**RECORDS PROVIDED**:
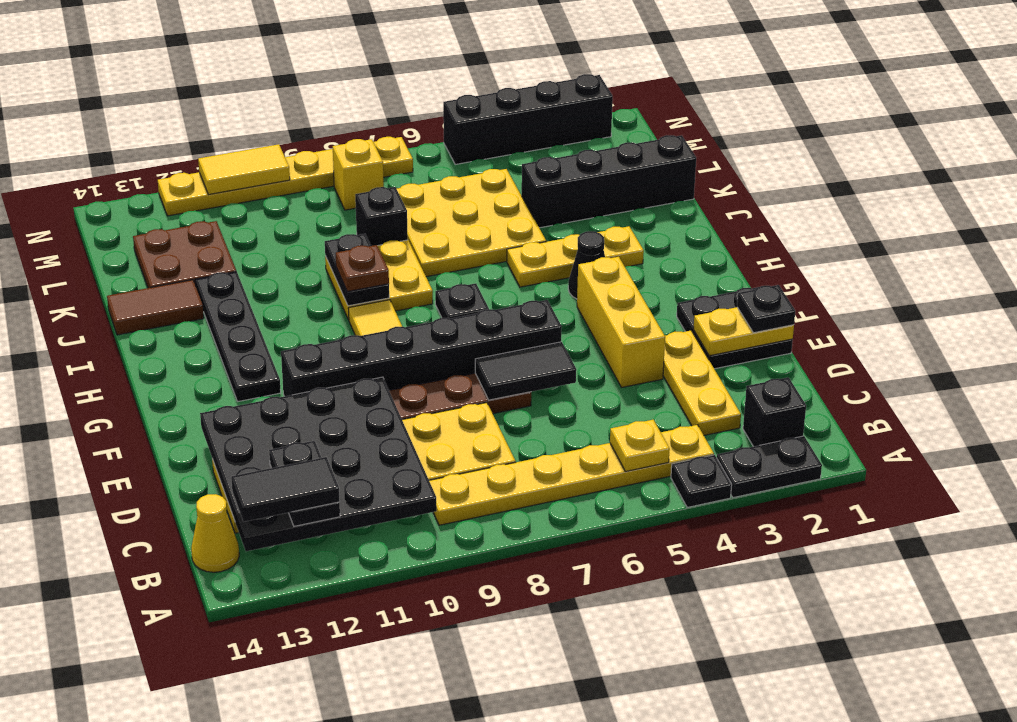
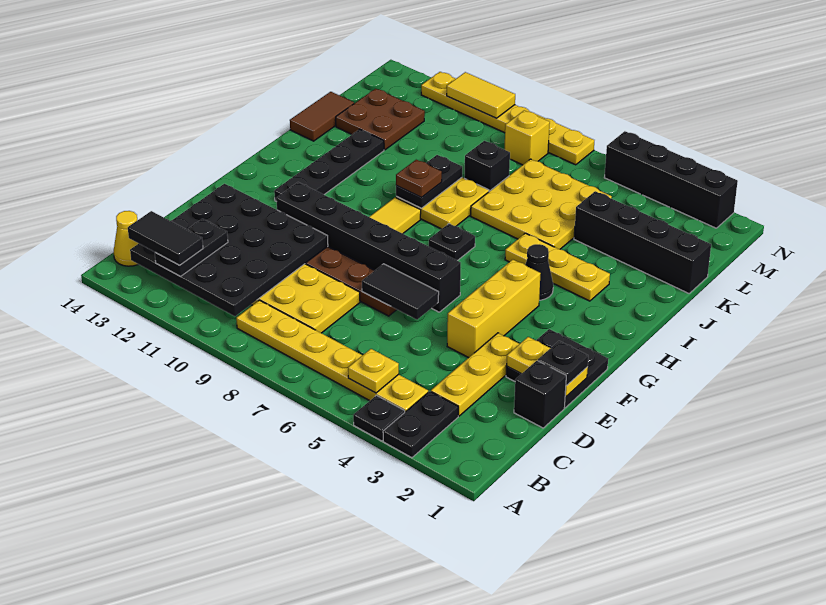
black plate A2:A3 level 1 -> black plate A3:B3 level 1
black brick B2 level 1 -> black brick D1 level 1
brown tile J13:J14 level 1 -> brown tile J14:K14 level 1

==

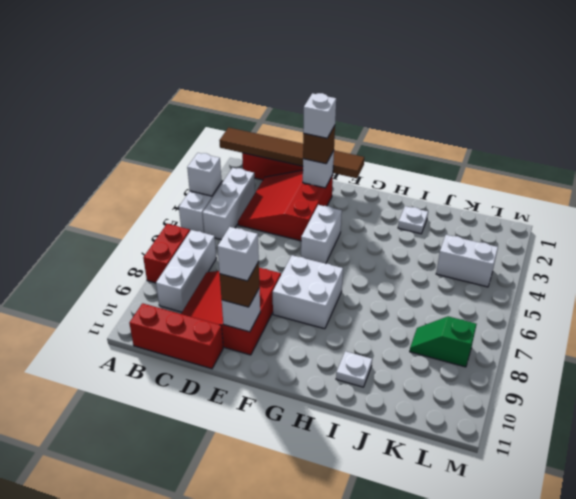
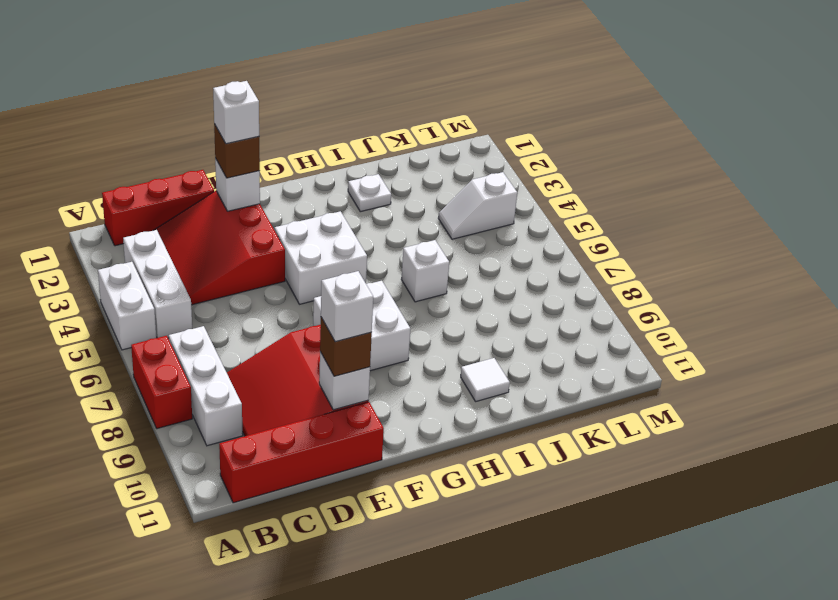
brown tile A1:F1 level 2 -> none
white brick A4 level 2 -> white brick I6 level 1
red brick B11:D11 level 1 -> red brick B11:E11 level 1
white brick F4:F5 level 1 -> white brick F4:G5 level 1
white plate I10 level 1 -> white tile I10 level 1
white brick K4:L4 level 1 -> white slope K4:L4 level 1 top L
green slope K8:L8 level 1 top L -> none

...

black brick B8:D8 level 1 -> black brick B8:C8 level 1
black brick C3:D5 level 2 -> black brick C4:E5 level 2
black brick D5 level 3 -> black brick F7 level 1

**WHAT THIS TASK INVOLVES**: Copy the lines above exactly, beginning at the line that has "black brick B2" and stopping after the line that has "brown tile J13:J14", and omit the rest.

**REPLY TO THE TASK**:
black brick B2 level 1 -> black brick D1 level 1
brown tile J13:J14 level 1 -> brown tile J14:K14 level 1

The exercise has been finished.